▶ YOUR GOAL
Starting with the line where "R8: 1.6k (GND, N_11) -> 11k (GND, N_11)" appears, print every line through the end of the entries below exactly as it stands, and leave out the pictures.

▶ SUPPLIED INFORMATION
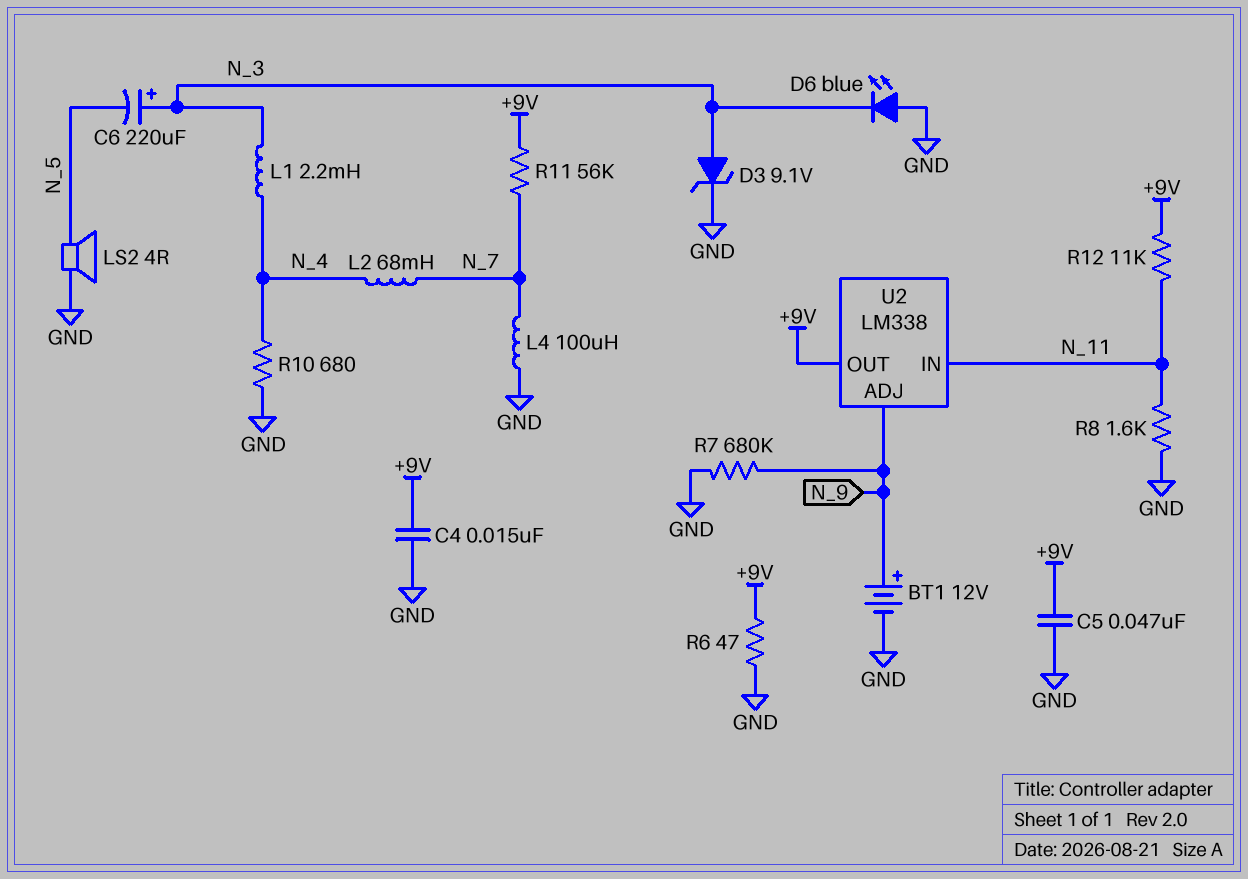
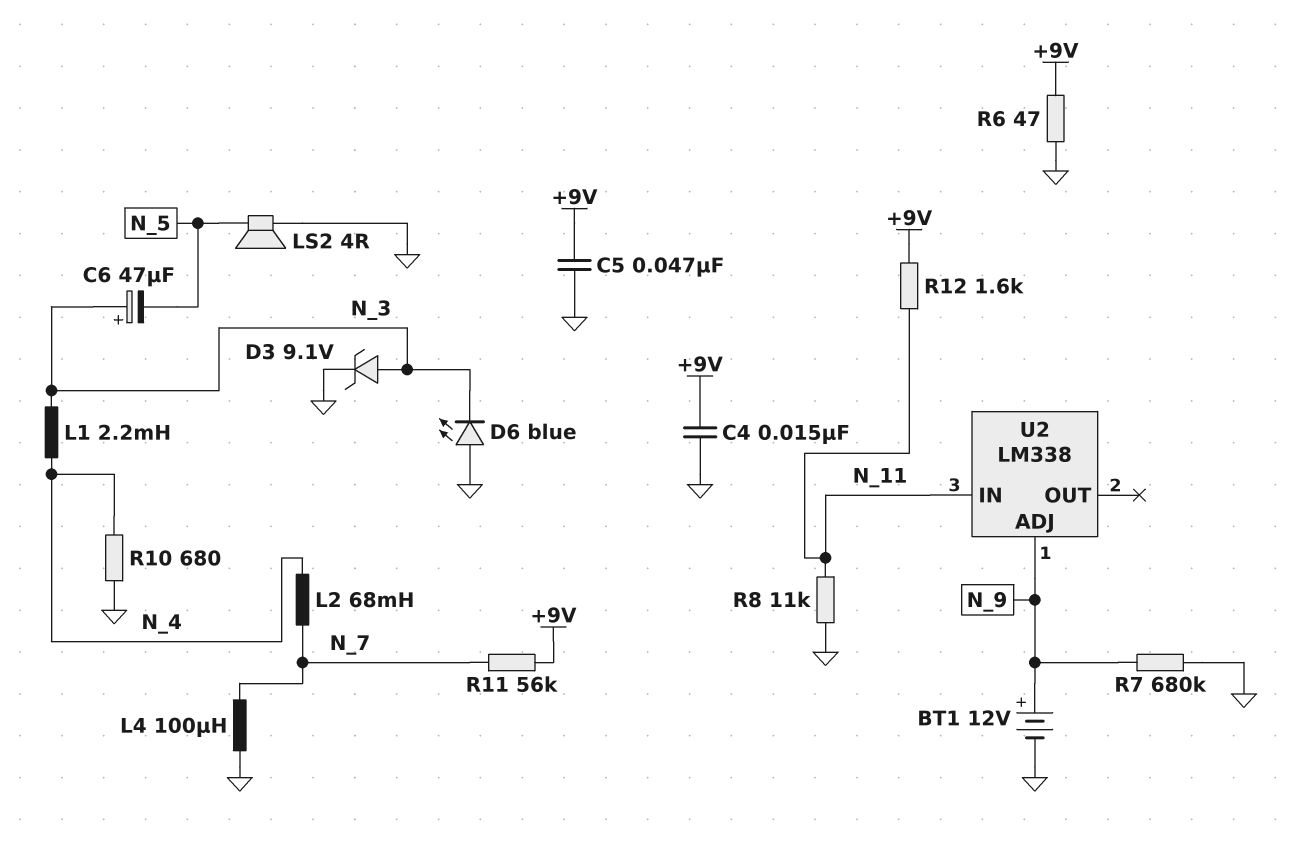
C6: 220uF (plus N_3, minus N_5) -> 47uF (plus N_3, minus N_5)
R8: 1.6k (GND, N_11) -> 11k (GND, N_11)
R12: 11k (+9V, N_11) -> 1.6k (+9V, N_11)
U2 pin OUT: +9V -> none

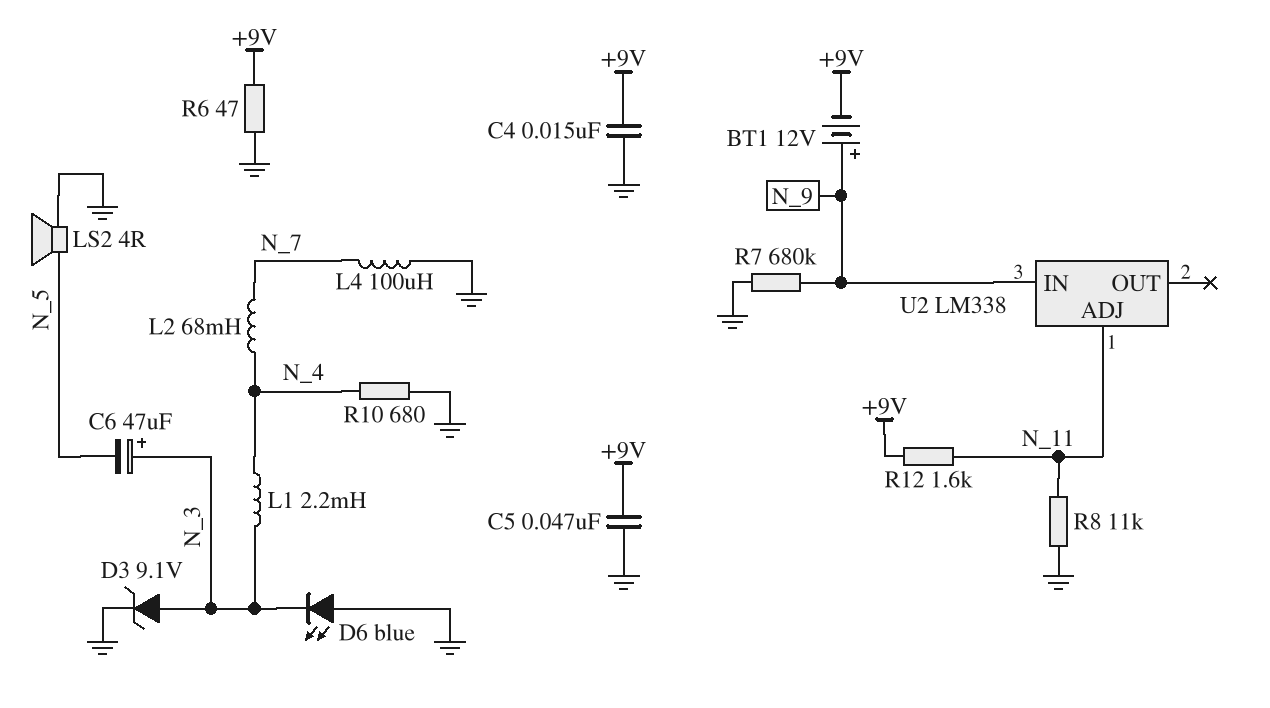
BT1: 12V (plus N_9, minus GND) -> 12V (plus N_9, minus +9V)
R11: 56k (+9V, N_7) -> none
U2 pin ADJ: N_9 -> N_11
U2 pin IN: N_11 -> N_9

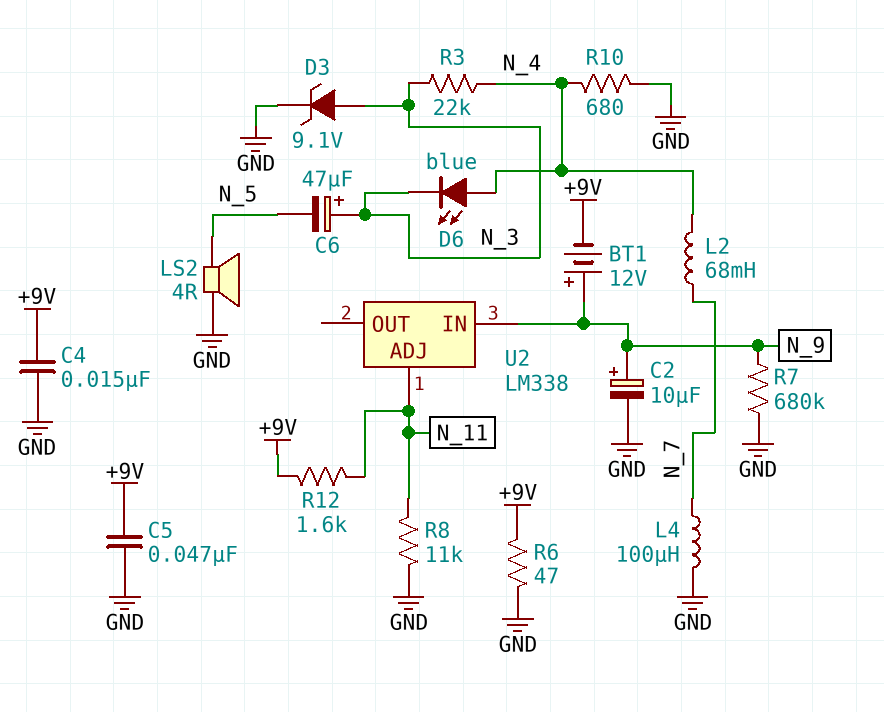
C2: none -> 10uF (plus N_9, minus GND)
D6: LED blue (A GND, K N_3) -> LED blue (A N_4, K N_3)
L1: 2.2mH (N_3, N_4) -> none
R3: none -> 22k (N_3, N_4)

▶ EXERCISE OUTPUT
R8: 1.6k (GND, N_11) -> 11k (GND, N_11)
R12: 11k (+9V, N_11) -> 1.6k (+9V, N_11)
U2 pin OUT: +9V -> none

BT1: 12V (plus N_9, minus GND) -> 12V (plus N_9, minus +9V)
R11: 56k (+9V, N_7) -> none
U2 pin ADJ: N_9 -> N_11
U2 pin IN: N_11 -> N_9

C2: none -> 10uF (plus N_9, minus GND)
D6: LED blue (A GND, K N_3) -> LED blue (A N_4, K N_3)
L1: 2.2mH (N_3, N_4) -> none
R3: none -> 22k (N_3, N_4)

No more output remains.